Work required:
The answer must reproduce the listing exactly, with every picture left out.

[[ Supplied information open ]]

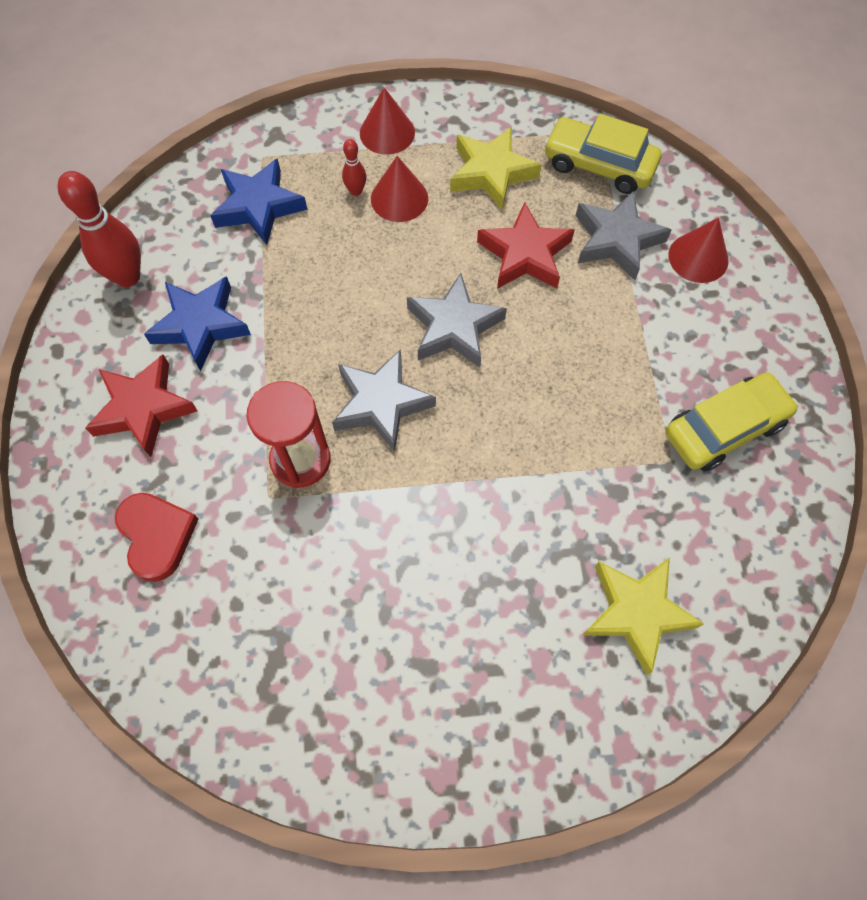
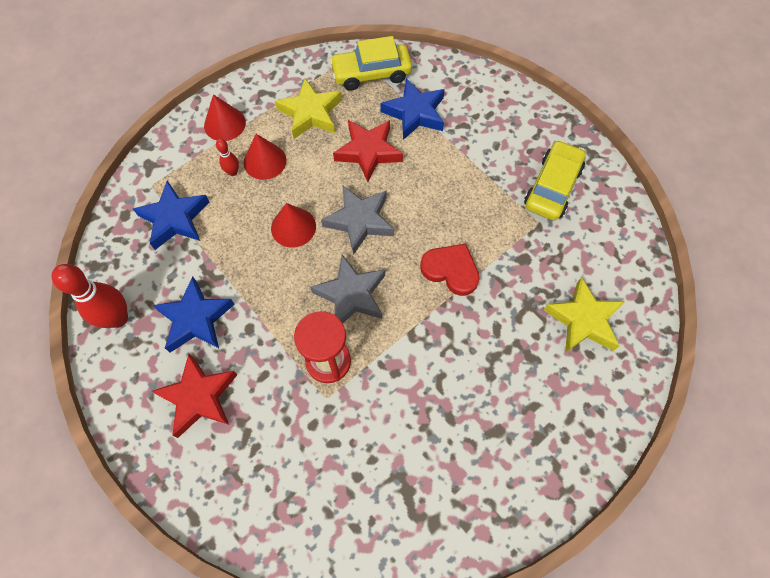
camera: 35 degrees left, 0 degrees up
(157, 536) = (273, 471): red heart -> red heart (451, 270)
(616, 240) = (415, 113): grey star -> blue star
(698, 257) = (467, 97): red cone -> red cone (293, 227)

[[ Supplied information closed ]]

Finished exercise:
camera: 35 degrees left, 0 degrees up
(157, 536) = (273, 471): red heart -> red heart (451, 270)
(616, 240) = (415, 113): grey star -> blue star
(698, 257) = (467, 97): red cone -> red cone (293, 227)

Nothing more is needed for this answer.